-- Provided data follows --
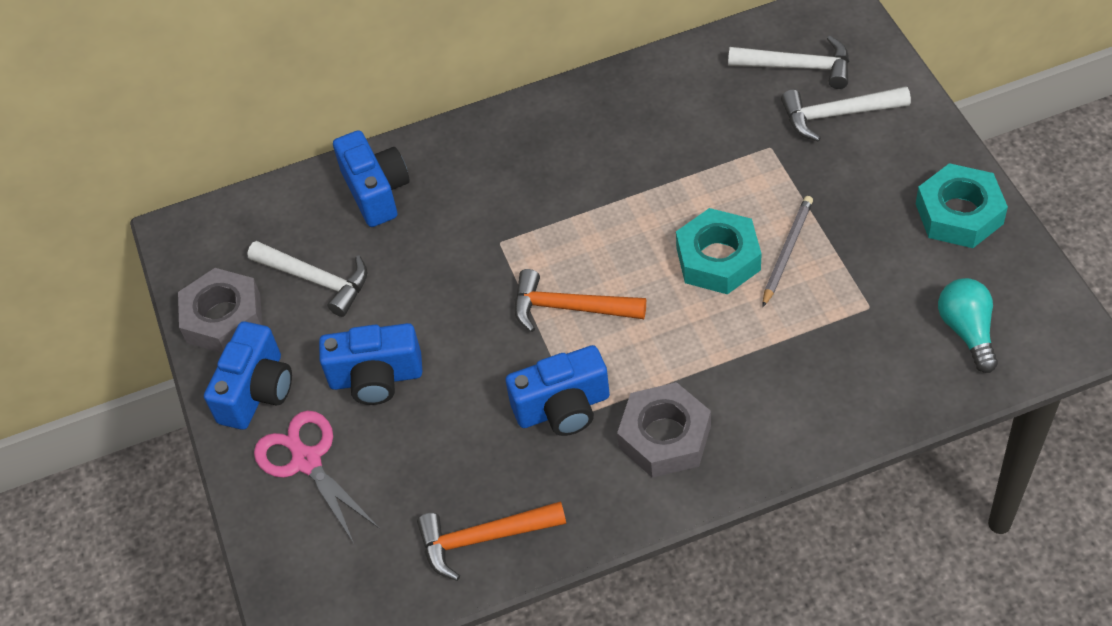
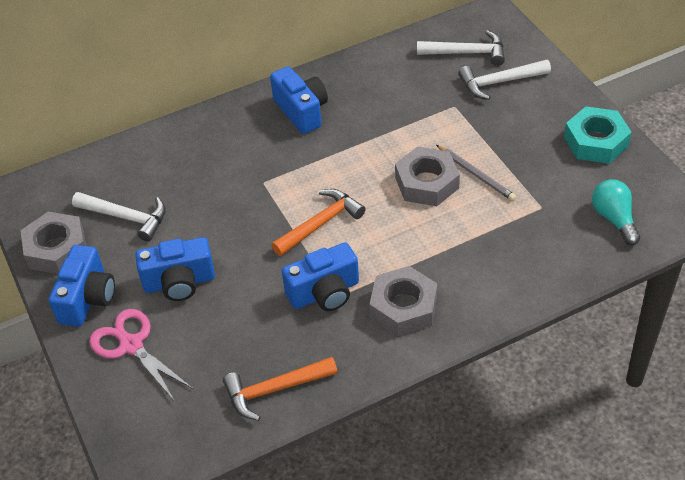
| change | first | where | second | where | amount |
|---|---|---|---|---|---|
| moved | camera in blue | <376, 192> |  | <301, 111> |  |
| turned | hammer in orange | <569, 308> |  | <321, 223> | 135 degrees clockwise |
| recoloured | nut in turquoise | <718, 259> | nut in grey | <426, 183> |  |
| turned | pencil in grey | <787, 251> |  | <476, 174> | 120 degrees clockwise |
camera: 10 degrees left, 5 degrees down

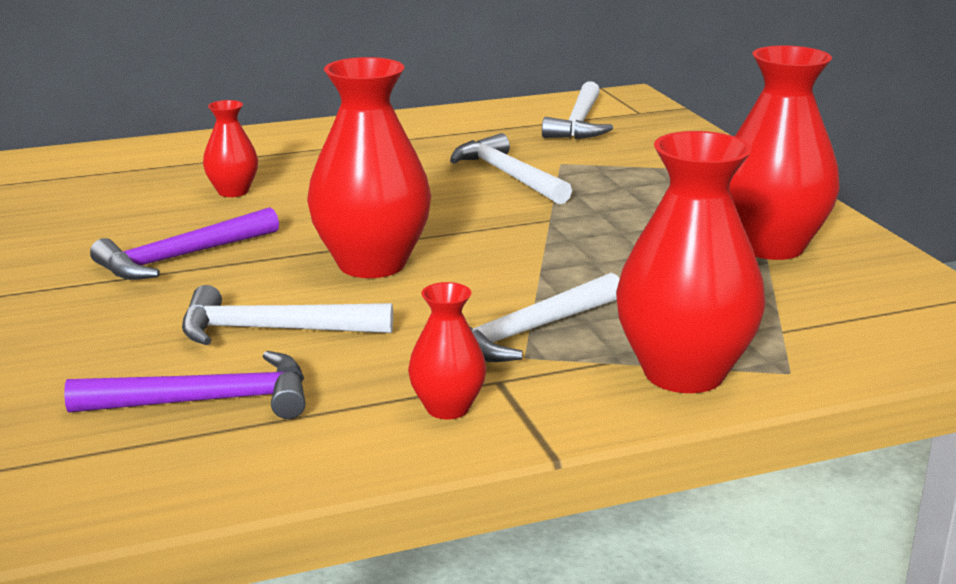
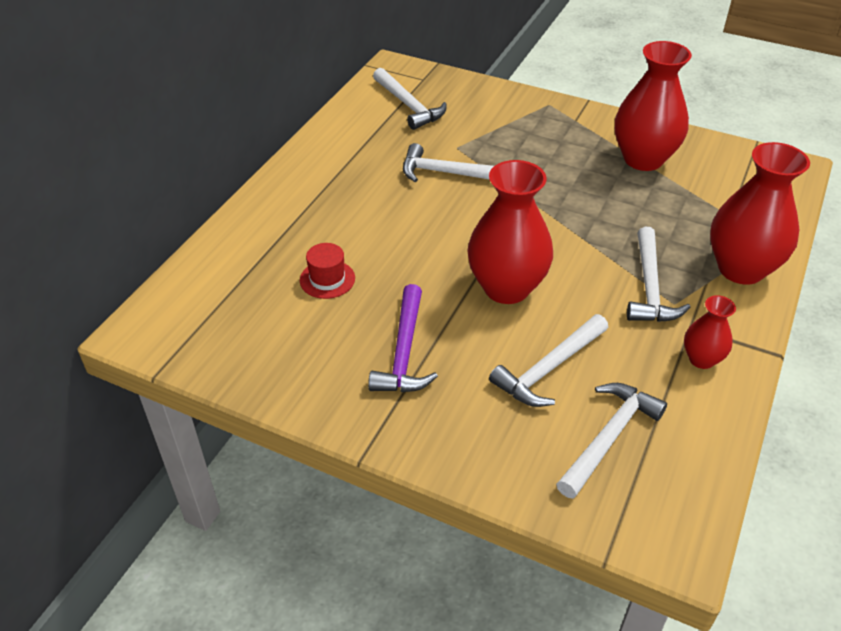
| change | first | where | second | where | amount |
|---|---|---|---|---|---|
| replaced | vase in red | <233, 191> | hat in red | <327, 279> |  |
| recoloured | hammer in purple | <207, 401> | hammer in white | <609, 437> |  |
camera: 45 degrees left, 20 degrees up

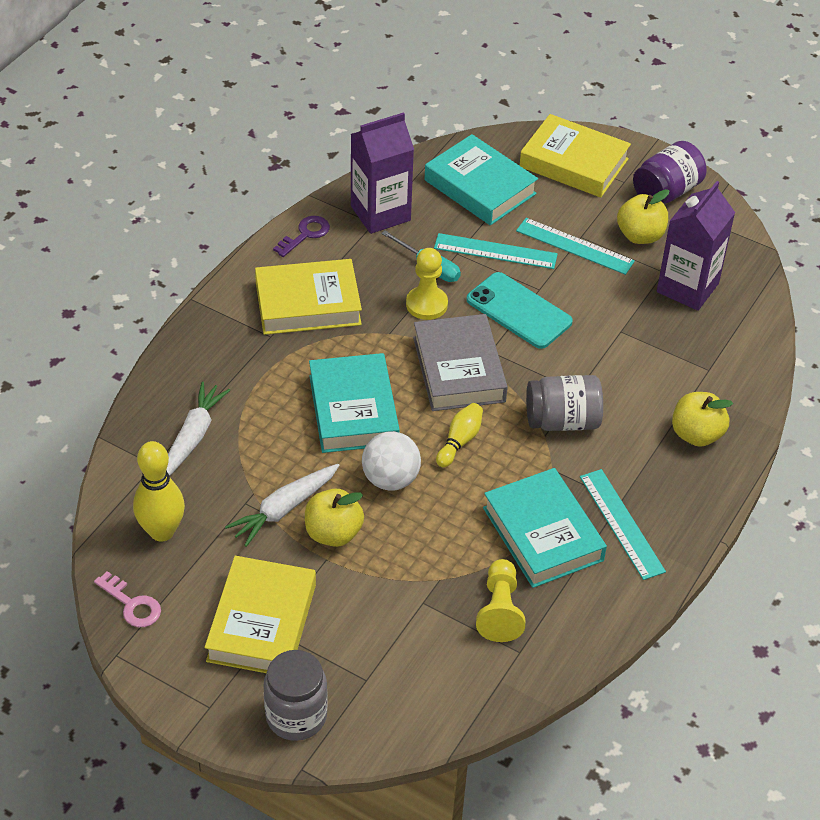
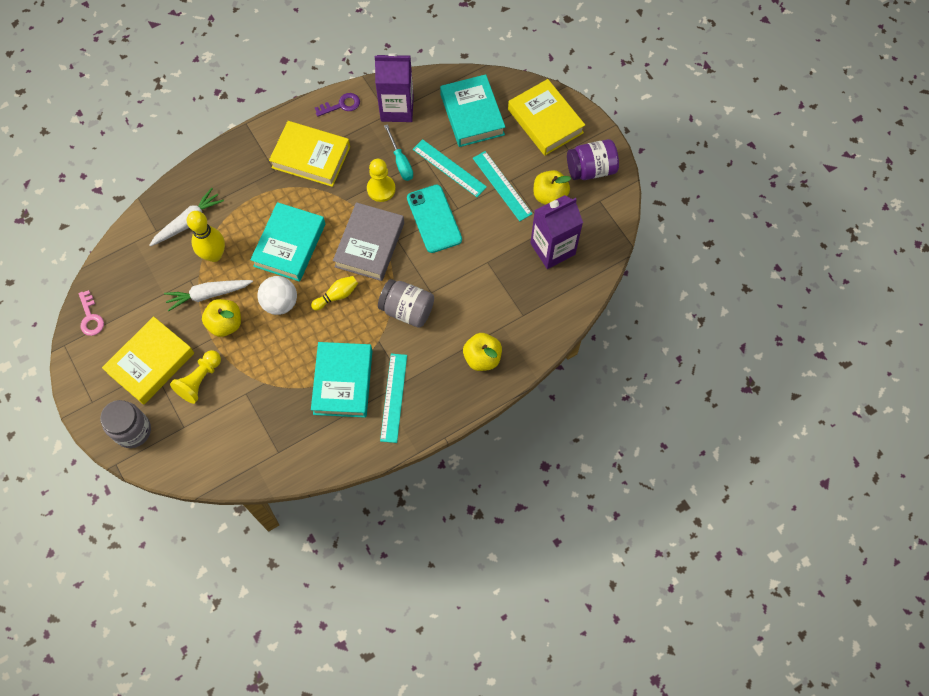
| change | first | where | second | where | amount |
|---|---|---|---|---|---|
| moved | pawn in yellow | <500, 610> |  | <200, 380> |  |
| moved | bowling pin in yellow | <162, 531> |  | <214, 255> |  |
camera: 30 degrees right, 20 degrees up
-- Provided data concluded --
Only the lines from the line with "camera: 10 degrees left, 5 degrees down" through the end of the entries above, copied exactly and with both ends included, belong in the response; the pictures do not.

**Task solution**
camera: 10 degrees left, 5 degrees down

| change | first | where | second | where | amount |
|---|---|---|---|---|---|
| replaced | vase in red | <233, 191> | hat in red | <327, 279> |  |
| recoloured | hammer in purple | <207, 401> | hammer in white | <609, 437> |  |
camera: 45 degrees left, 20 degrees up

| change | first | where | second | where | amount |
|---|---|---|---|---|---|
| moved | pawn in yellow | <500, 610> |  | <200, 380> |  |
| moved | bowling pin in yellow | <162, 531> |  | <214, 255> |  |
camera: 30 degrees right, 20 degrees up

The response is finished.